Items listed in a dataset
# # # #

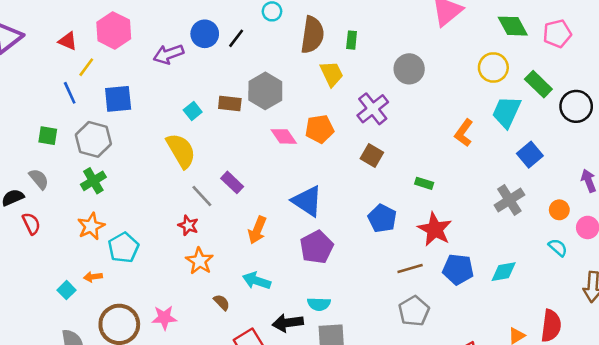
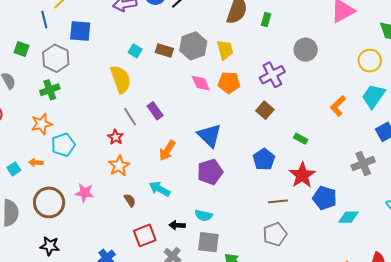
yellow trapezoid: (332, 74) -> (225, 50), moved
cyan square: (193, 111) -> (135, 51), turned -32
blue pentagon: (458, 269) -> (325, 198), moved
pink star: (164, 318) -> (84, 193), moved
black arrow: (288, 323) -> (177, 225), size x0.7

# # # #

ABOUT THIS EXERCISE
Skipping any images, write out all the data exactly.

SOLUTION BELOW
yellow trapezoid: (332, 74) -> (225, 50), moved
cyan square: (193, 111) -> (135, 51), turned -32
blue pentagon: (458, 269) -> (325, 198), moved
pink star: (164, 318) -> (84, 193), moved
black arrow: (288, 323) -> (177, 225), size x0.7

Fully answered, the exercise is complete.